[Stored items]
####

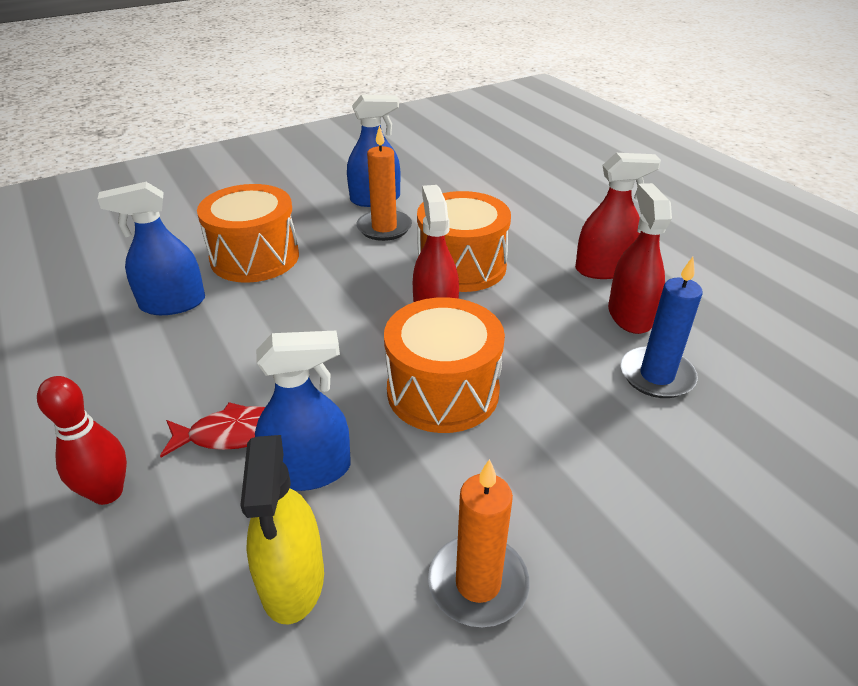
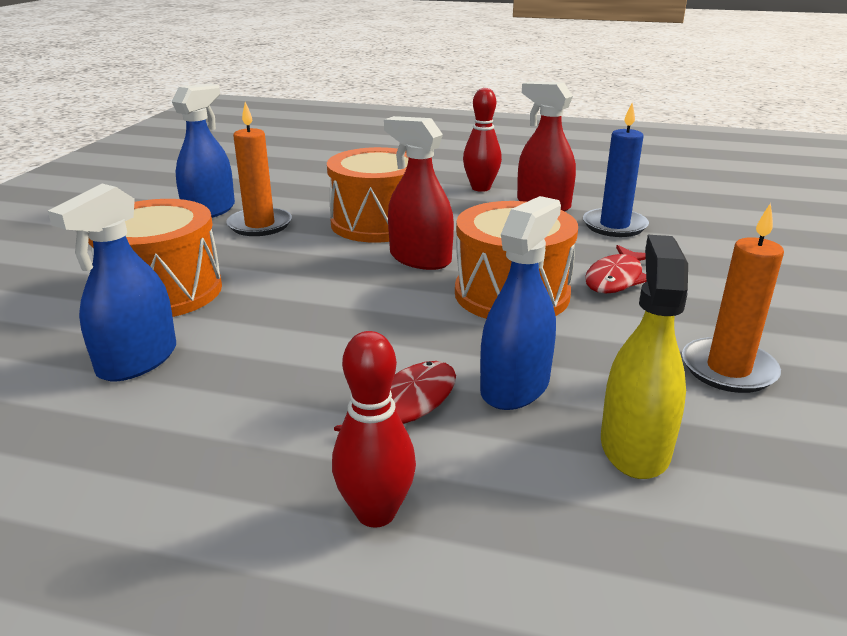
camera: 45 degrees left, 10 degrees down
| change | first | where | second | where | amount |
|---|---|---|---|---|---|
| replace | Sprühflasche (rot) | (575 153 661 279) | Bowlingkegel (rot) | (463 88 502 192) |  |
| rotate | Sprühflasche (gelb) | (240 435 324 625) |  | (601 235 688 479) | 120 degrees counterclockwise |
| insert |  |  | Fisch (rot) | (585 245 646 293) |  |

####

§ **Work to complete**: Nothing but the lines from the one with "replace | Sprühflasche" through the last line of the records above should be retyped, and those word for word.

§ **Answer section**:
| replace | Sprühflasche (rot) | (575 153 661 279) | Bowlingkegel (rot) | (463 88 502 192) |  |
| rotate | Sprühflasche (gelb) | (240 435 324 625) |  | (601 235 688 479) | 120 degrees counterclockwise |
| insert |  |  | Fisch (rot) | (585 245 646 293) |  |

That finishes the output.